→ TRY IT:
Beginning with the line below that contains "blue capsule: 2 -> 1" and ending with the line that contains "white capsule: 4 -> 1", copy every line exactly. Copy nothing else.

→ MATERIAL FOR THE TASK:
——

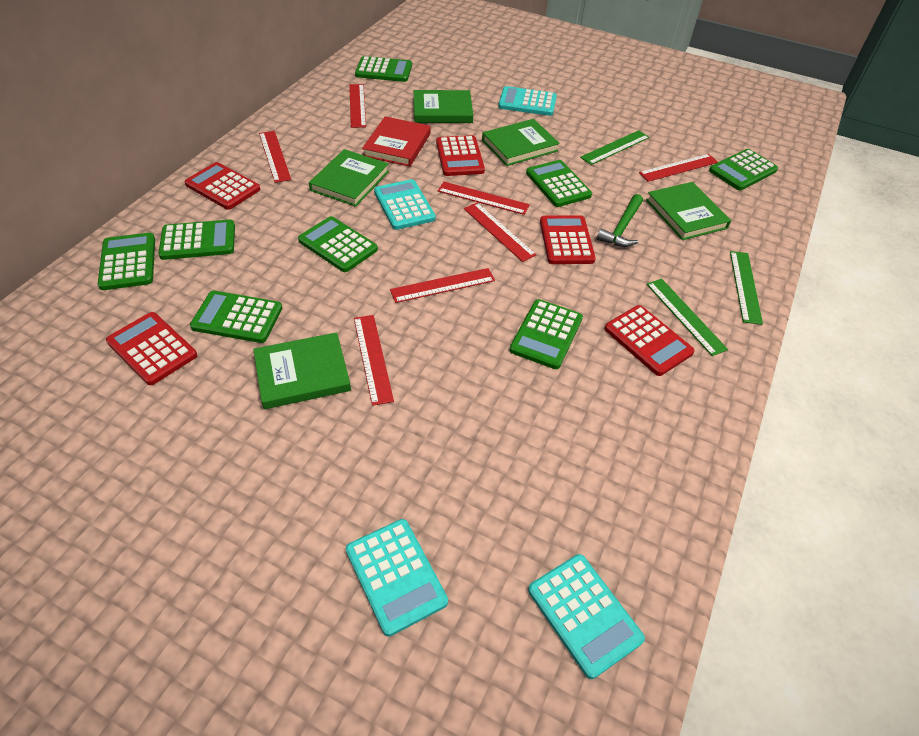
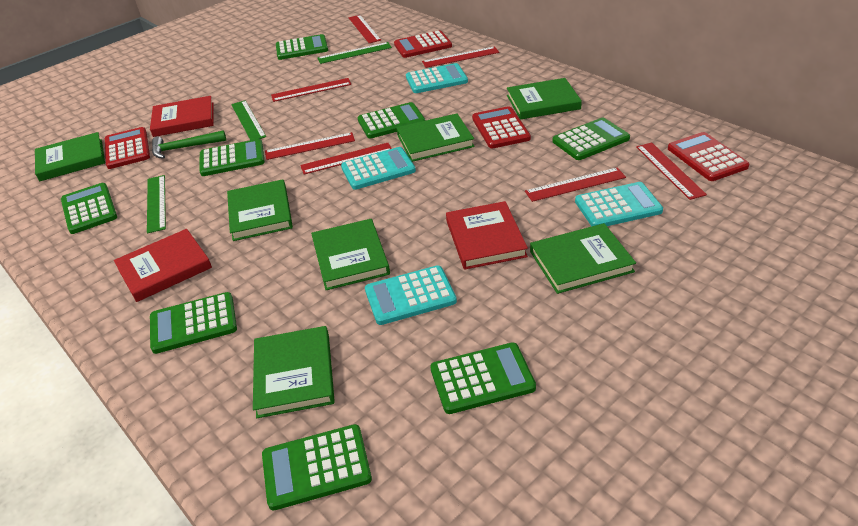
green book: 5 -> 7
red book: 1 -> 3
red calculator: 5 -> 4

——

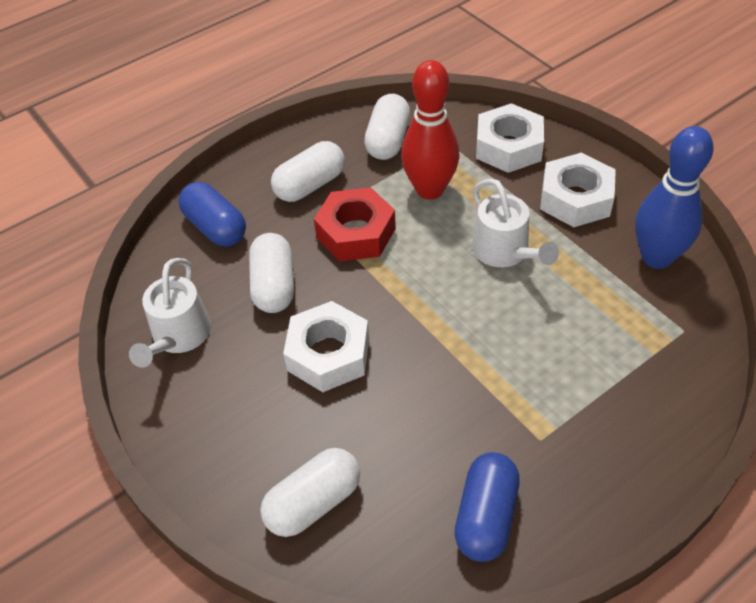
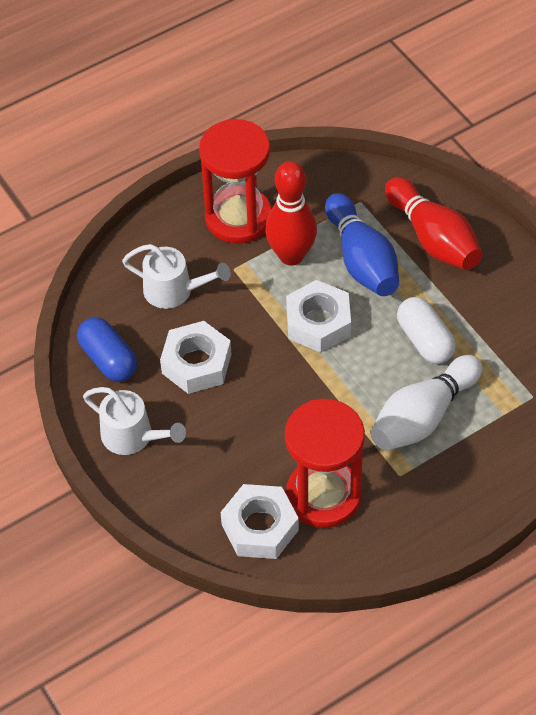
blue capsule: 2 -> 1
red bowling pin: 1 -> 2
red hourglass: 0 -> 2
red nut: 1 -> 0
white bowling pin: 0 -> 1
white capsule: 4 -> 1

——

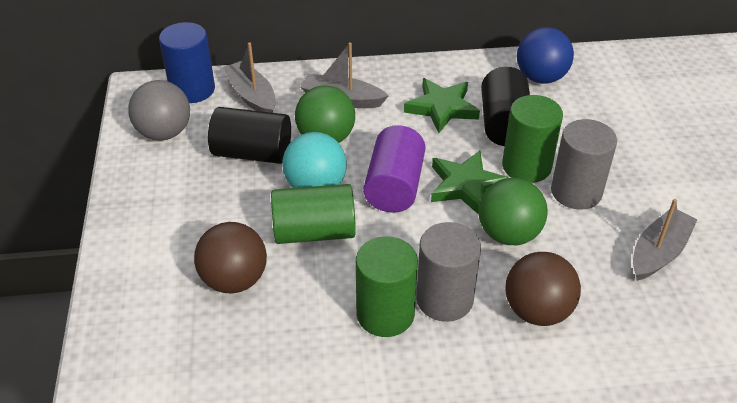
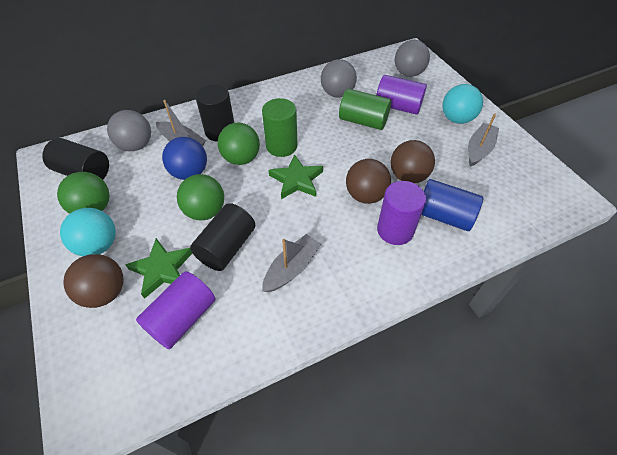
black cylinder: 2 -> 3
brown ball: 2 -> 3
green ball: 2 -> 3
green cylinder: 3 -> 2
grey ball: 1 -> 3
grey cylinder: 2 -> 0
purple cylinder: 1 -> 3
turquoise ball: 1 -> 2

——

→ COMPLETED TASK:
blue capsule: 2 -> 1
red bowling pin: 1 -> 2
red hourglass: 0 -> 2
red nut: 1 -> 0
white bowling pin: 0 -> 1
white capsule: 4 -> 1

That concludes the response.